> [What to work on] Pull out every line below holding the word "with".
╭─ Data section
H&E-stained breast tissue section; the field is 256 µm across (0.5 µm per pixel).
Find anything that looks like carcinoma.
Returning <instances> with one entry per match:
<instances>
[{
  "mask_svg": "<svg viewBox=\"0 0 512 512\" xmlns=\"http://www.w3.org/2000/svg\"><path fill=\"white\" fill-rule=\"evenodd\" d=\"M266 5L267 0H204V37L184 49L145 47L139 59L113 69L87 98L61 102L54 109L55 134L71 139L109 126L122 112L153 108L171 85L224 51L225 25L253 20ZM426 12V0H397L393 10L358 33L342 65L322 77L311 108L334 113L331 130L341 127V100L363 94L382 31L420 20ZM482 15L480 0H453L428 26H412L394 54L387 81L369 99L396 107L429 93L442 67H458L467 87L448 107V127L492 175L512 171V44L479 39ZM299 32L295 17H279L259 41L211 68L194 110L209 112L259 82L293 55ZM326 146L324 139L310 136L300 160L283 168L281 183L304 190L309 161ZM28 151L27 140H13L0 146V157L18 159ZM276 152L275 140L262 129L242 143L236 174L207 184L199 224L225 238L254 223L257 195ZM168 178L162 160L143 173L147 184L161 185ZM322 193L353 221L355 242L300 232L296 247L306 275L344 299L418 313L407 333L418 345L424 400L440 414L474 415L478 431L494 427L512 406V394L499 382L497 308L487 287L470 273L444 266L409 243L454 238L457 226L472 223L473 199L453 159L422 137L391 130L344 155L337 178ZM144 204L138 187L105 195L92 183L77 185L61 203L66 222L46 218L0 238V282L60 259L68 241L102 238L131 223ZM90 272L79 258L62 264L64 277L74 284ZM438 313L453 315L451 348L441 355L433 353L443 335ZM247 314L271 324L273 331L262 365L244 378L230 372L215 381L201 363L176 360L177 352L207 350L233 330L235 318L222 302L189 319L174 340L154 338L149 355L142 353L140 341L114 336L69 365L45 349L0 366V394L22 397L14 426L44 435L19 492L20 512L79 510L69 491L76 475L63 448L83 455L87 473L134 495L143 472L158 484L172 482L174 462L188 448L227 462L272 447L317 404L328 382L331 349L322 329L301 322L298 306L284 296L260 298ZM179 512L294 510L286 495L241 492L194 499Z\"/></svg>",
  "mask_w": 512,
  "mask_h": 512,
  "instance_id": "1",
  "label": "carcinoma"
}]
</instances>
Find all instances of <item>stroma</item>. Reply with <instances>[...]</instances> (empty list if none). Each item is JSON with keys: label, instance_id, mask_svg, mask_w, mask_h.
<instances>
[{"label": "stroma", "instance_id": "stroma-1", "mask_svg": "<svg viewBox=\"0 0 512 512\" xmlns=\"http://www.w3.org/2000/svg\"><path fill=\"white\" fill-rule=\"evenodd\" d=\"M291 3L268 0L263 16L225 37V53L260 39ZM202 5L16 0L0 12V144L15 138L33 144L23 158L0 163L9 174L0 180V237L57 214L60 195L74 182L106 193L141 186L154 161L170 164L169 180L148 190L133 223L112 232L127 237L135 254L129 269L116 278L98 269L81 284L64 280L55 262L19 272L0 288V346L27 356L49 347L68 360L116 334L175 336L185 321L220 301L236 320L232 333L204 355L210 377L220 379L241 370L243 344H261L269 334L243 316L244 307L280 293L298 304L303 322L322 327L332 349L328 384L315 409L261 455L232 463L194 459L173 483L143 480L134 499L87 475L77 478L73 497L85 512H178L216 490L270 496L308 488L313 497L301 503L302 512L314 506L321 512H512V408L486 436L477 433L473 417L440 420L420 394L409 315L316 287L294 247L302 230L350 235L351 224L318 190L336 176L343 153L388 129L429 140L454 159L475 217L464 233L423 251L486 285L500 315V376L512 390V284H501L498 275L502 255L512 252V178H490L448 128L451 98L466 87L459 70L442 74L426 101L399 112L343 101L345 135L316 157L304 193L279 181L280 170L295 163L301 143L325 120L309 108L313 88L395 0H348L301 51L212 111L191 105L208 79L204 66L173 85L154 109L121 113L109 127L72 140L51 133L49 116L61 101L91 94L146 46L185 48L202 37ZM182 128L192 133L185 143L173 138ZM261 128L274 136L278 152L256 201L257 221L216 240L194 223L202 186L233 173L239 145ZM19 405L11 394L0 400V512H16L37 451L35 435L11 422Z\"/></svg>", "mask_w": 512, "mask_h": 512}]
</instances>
╰─
> [Solution for this problem]
Returning <instances> with one entry per match:
Find all instances of <item>stroma</item>. Reply with <instances>[...]</instances> (empty list if none). Each item is JSON with keys: label, instance_id, mask_svg, mask_w, mask_h.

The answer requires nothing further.